▶ Aim of the exercise:
Everything from the line that holds "(369, 446) = (419, 251): blue" to the end of the entries below should be printed again, word for word, and nothing more.

[Start of section]

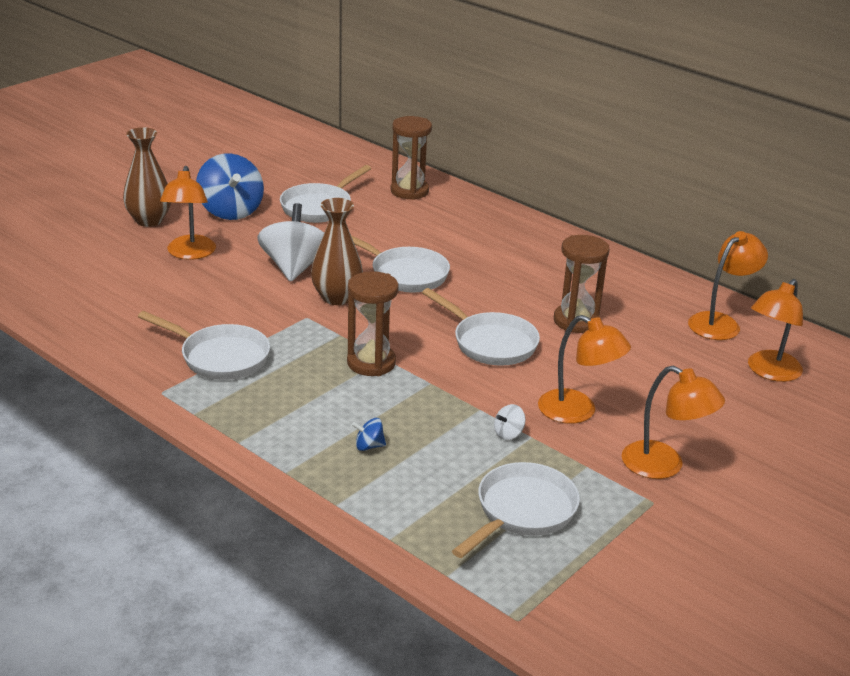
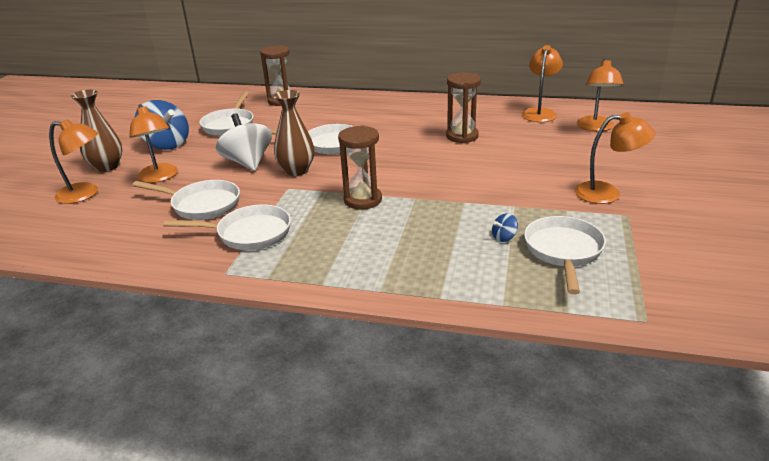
camera: 25 degrees left, 0 degrees up
(369, 446) = (419, 251): blue spinning top -> blue spinning top (504, 237)
(490, 343) = (426, 164): white pan -> white pan (202, 205)
(508, 434) = (498, 209): white spinning top -> none
(577, 412) = (523, 182): orange lamp -> orange lamp (85, 194)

[End of section]

▶ Written answer:
(369, 446) = (419, 251): blue spinning top -> blue spinning top (504, 237)
(490, 343) = (426, 164): white pan -> white pan (202, 205)
(508, 434) = (498, 209): white spinning top -> none
(577, 412) = (523, 182): orange lamp -> orange lamp (85, 194)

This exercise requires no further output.